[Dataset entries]
★ ★ ★ ★

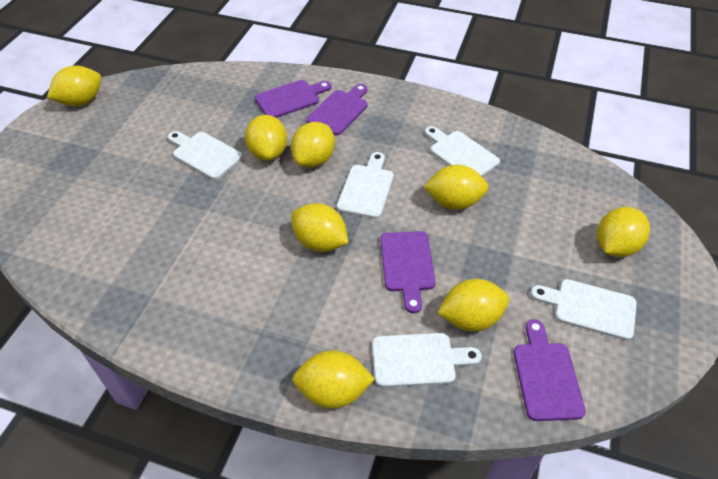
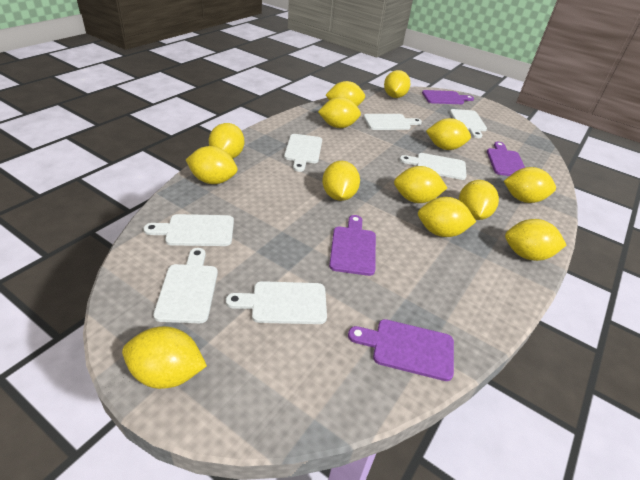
white cutting board: [168,131,243,180] [337,152,394,219] [372,333,482,388] [425,126,500,177] [530,279,637,340] = 5 -> [143,214,234,246] [153,248,218,323] [226,281,327,324] [284,134,322,172] [364,114,422,130] [399,153,467,180] [450,109,487,138] = 7
yellow lemon: [47,66,102,106] [245,115,287,161] [291,122,335,167] [291,203,349,252] [293,350,375,409] [423,165,489,210] [438,279,509,331] [597,207,650,257] = 8 -> [122,326,207,389] [186,146,238,184] [209,123,244,159] [318,97,361,128] [322,161,360,201] [326,81,365,106] [384,70,410,98] [394,166,447,203] [418,197,476,237] [426,118,471,150] [459,180,499,220] [504,167,556,203] [505,219,566,261] = 13

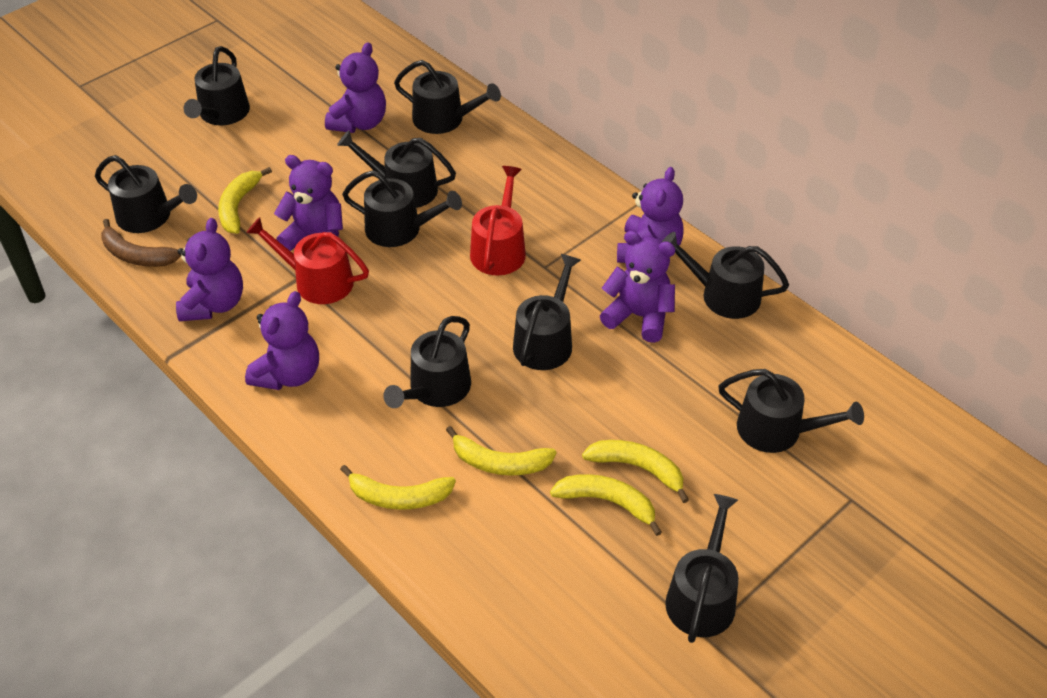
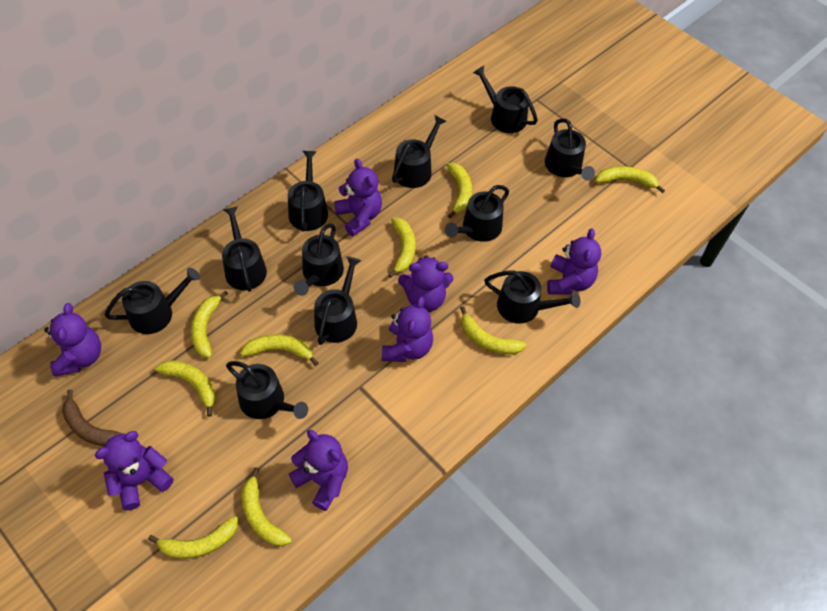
black watering can: [95,155,197,233] [184,46,250,125] [337,130,456,208] [342,170,462,247] [383,316,471,408] [394,60,501,134] [513,254,581,370] [662,232,789,319] [665,494,739,643] [718,369,864,453] = 10 -> [105,268,200,334] [222,206,267,292] [226,361,308,419] [288,151,328,232] [294,224,344,296] [314,256,361,345] [392,115,446,188] [445,185,509,242] [473,66,538,133] [484,271,580,324] [545,119,595,180] = 11
purple teddy bear: [176,218,243,321] [245,291,319,390] [274,155,343,251] [325,42,386,133] [600,231,675,343] [617,167,684,263] = 6 -> [44,303,101,377] [95,431,173,510] [289,430,348,511] [334,159,382,236] [382,297,433,362] [398,255,453,312] [547,229,601,295] = 7
red watering can: [246,217,369,304] [470,166,526,276] = 2 -> none = 0
yellow banana: [218,167,272,234] [340,465,456,510] [446,426,557,475] [550,474,662,536] [582,440,689,503] = 5 -> [148,516,238,559] [155,360,216,417] [191,291,228,358] [240,334,318,366] [242,467,292,546] [388,217,416,278] [447,163,472,218] [460,306,527,355] [596,166,665,193] = 9

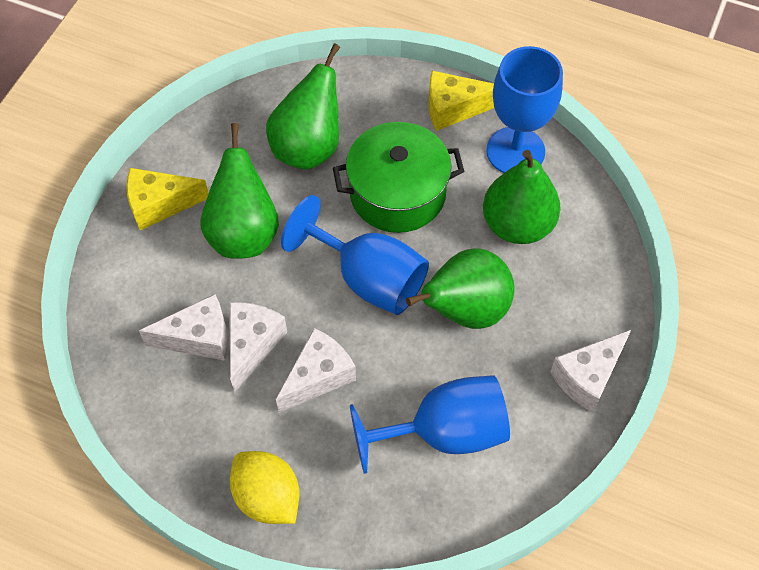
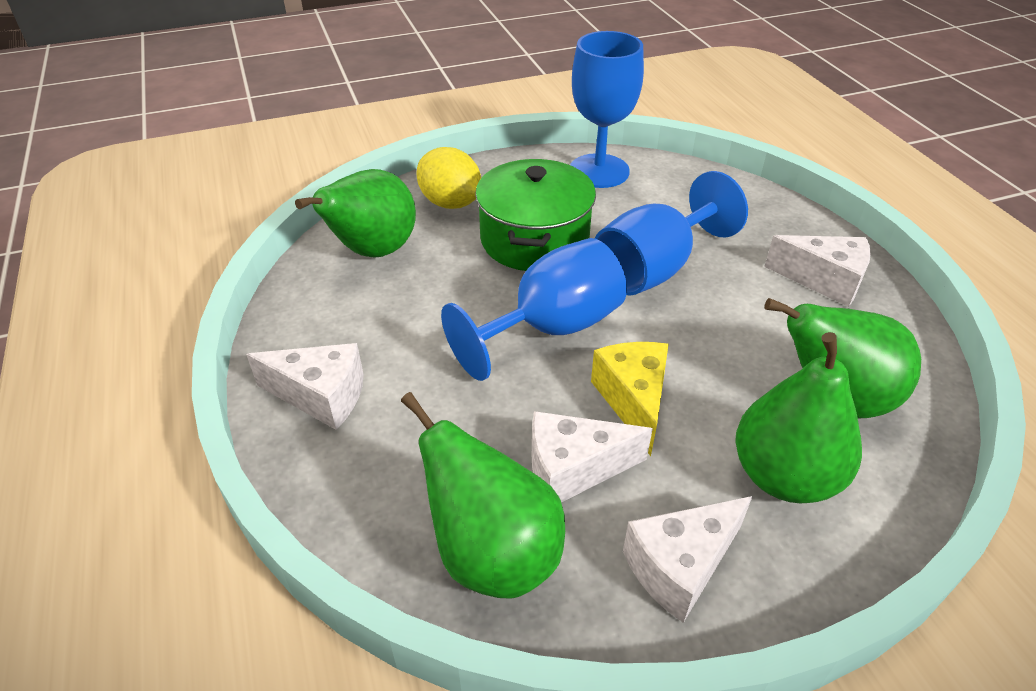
yellow cheese: [127,168,209,230] [428,71,494,131] = 2 -> [591,342,669,456] = 1

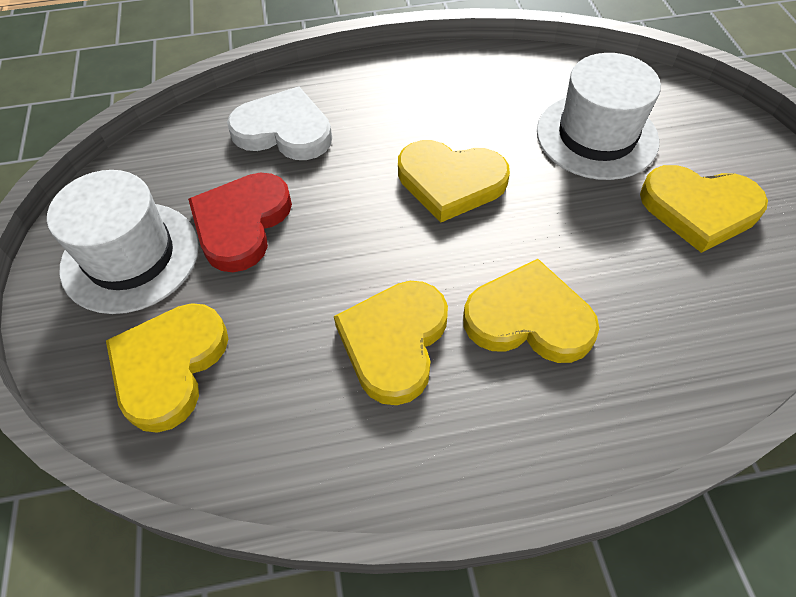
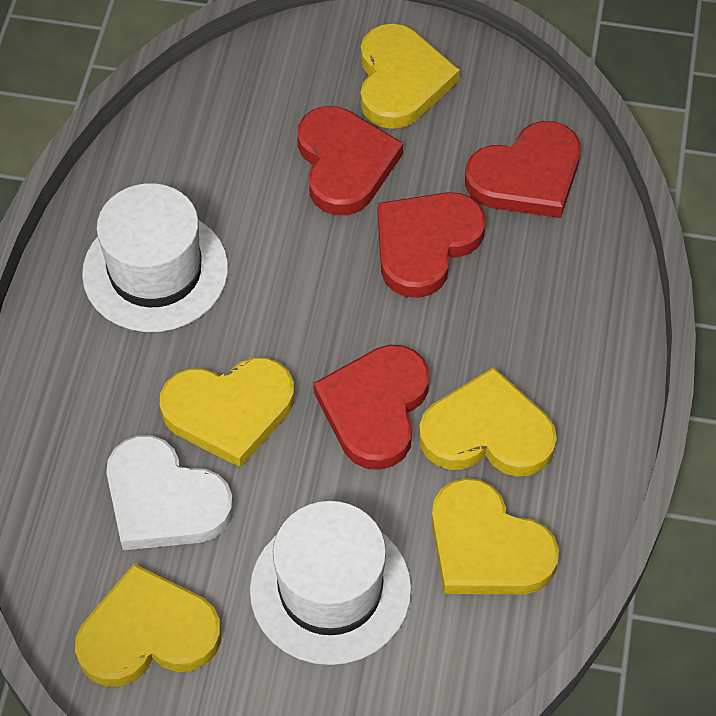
red heart: [188,173,292,272] = 1 -> [297,106,403,215] [313,345,429,470] [378,192,486,298] [465,121,581,218] = 4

★ ★ ★ ★

--- Action item ---
Above are the entries; copy out every line among them that contains the word "yellow".

--- Your response ---
yellow lemon: [47,66,102,106] [245,115,287,161] [291,122,335,167] [291,203,349,252] [293,350,375,409] [423,165,489,210] [438,279,509,331] [597,207,650,257] = 8 -> [122,326,207,389] [186,146,238,184] [209,123,244,159] [318,97,361,128] [322,161,360,201] [326,81,365,106] [384,70,410,98] [394,166,447,203] [418,197,476,237] [426,118,471,150] [459,180,499,220] [504,167,556,203] [505,219,566,261] = 13
yellow banana: [218,167,272,234] [340,465,456,510] [446,426,557,475] [550,474,662,536] [582,440,689,503] = 5 -> [148,516,238,559] [155,360,216,417] [191,291,228,358] [240,334,318,366] [242,467,292,546] [388,217,416,278] [447,163,472,218] [460,306,527,355] [596,166,665,193] = 9
yellow cheese: [127,168,209,230] [428,71,494,131] = 2 -> [591,342,669,456] = 1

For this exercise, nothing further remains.